(Frame-by-frame shape edits)
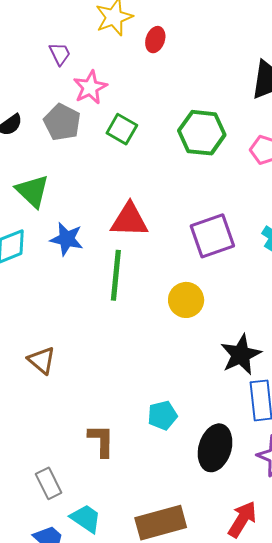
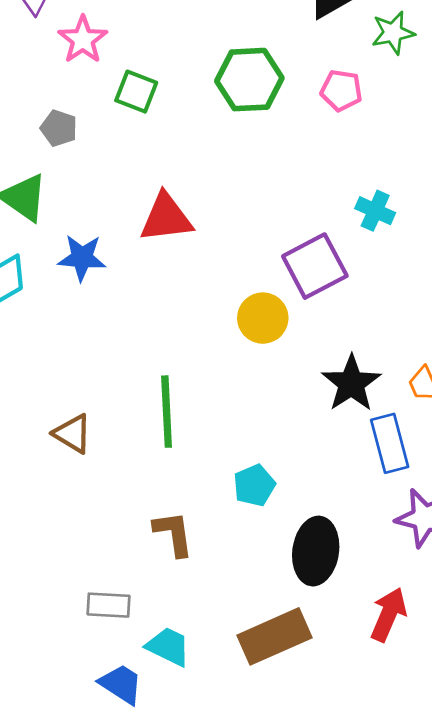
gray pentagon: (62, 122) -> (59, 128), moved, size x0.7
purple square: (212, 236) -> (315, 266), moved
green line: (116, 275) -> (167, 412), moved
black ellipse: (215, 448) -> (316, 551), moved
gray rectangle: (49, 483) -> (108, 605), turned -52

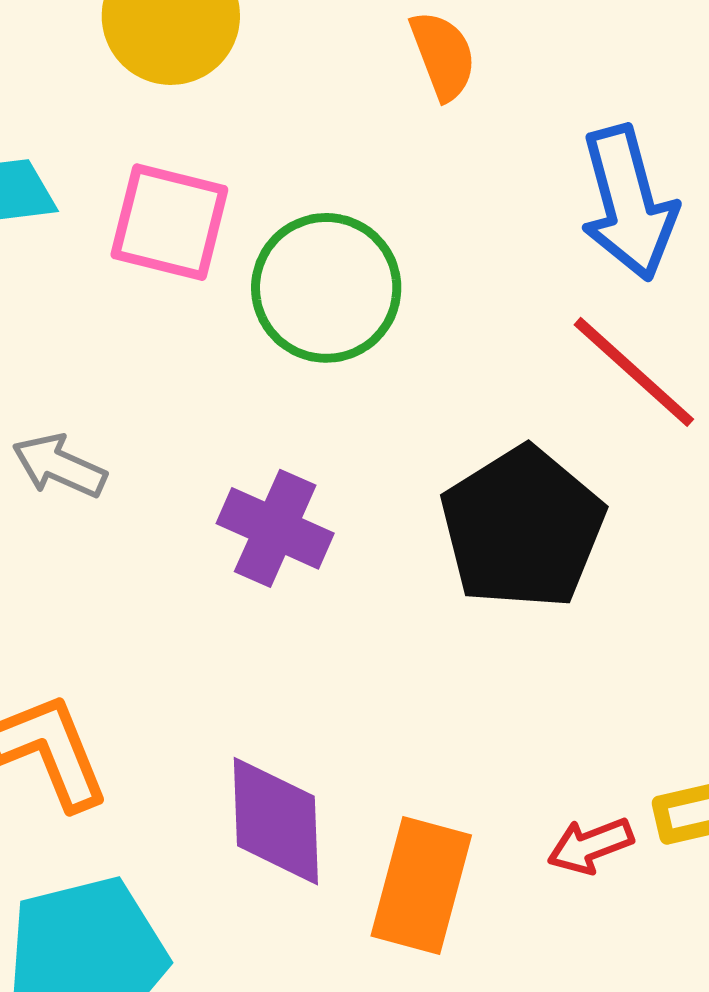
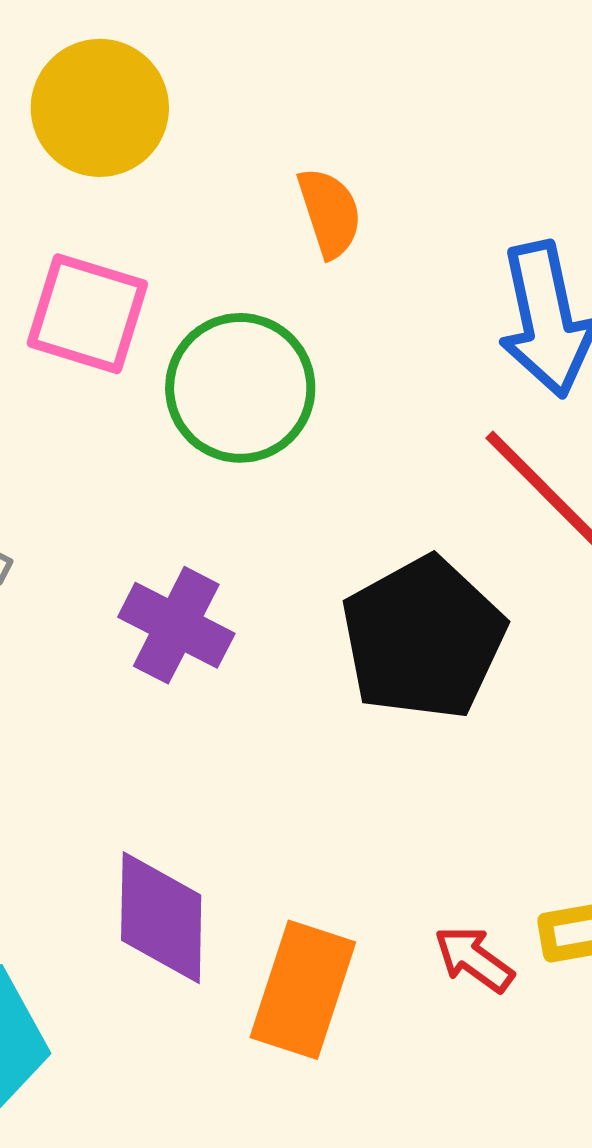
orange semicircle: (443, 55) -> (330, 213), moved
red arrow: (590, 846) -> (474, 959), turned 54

*EXERCISE OBJECTIVE:*
Search the data above for the word "moved" and show every line that has it.

*REPLY:*
gray pentagon: (62, 122) -> (59, 128), moved, size x0.7
purple square: (212, 236) -> (315, 266), moved
green line: (116, 275) -> (167, 412), moved
black ellipse: (215, 448) -> (316, 551), moved
orange semicircle: (443, 55) -> (330, 213), moved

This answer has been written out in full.